**Aim of the exercise:** In the listing below, print exactly the lines from the first through the one that contains "resized: orange mouse".

**Listed entries:**
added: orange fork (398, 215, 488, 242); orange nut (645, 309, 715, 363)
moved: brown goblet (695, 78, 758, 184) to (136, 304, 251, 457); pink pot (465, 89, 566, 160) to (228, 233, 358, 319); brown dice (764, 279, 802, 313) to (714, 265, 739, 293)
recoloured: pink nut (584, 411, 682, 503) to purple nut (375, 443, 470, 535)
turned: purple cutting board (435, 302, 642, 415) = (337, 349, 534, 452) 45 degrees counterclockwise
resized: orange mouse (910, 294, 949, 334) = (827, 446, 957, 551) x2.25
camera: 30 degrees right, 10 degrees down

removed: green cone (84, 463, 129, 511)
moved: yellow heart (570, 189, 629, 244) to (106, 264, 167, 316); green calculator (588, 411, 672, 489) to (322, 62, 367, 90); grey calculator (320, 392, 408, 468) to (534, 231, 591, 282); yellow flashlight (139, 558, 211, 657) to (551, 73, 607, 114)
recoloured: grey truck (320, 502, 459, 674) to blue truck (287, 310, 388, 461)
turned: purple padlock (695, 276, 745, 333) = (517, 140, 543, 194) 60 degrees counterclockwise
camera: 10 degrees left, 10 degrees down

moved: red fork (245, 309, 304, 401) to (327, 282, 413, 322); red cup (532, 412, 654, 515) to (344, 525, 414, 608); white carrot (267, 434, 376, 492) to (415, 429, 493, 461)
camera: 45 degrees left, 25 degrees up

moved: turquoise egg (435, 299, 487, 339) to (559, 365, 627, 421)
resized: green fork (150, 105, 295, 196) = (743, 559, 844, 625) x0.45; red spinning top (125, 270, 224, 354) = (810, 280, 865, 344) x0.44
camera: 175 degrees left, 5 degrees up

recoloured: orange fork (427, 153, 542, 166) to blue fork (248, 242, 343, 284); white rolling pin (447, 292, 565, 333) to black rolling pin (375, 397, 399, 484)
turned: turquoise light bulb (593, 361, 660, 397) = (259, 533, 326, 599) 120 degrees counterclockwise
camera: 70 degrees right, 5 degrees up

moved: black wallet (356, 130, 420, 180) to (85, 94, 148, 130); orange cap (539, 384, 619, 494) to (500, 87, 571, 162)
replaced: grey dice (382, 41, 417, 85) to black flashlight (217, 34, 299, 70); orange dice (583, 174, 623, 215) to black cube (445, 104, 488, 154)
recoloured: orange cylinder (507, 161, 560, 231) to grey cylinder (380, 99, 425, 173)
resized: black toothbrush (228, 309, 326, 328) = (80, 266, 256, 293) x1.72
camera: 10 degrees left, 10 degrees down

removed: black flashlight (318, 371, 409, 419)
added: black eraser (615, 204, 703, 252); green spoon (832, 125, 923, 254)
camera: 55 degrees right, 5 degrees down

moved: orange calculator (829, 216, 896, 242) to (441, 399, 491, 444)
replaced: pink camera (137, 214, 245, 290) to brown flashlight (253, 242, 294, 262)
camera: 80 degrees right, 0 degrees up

**Response:**
added: orange fork (398, 215, 488, 242); orange nut (645, 309, 715, 363)
moved: brown goblet (695, 78, 758, 184) to (136, 304, 251, 457); pink pot (465, 89, 566, 160) to (228, 233, 358, 319); brown dice (764, 279, 802, 313) to (714, 265, 739, 293)
recoloured: pink nut (584, 411, 682, 503) to purple nut (375, 443, 470, 535)
turned: purple cutting board (435, 302, 642, 415) = (337, 349, 534, 452) 45 degrees counterclockwise
resized: orange mouse (910, 294, 949, 334) = (827, 446, 957, 551) x2.25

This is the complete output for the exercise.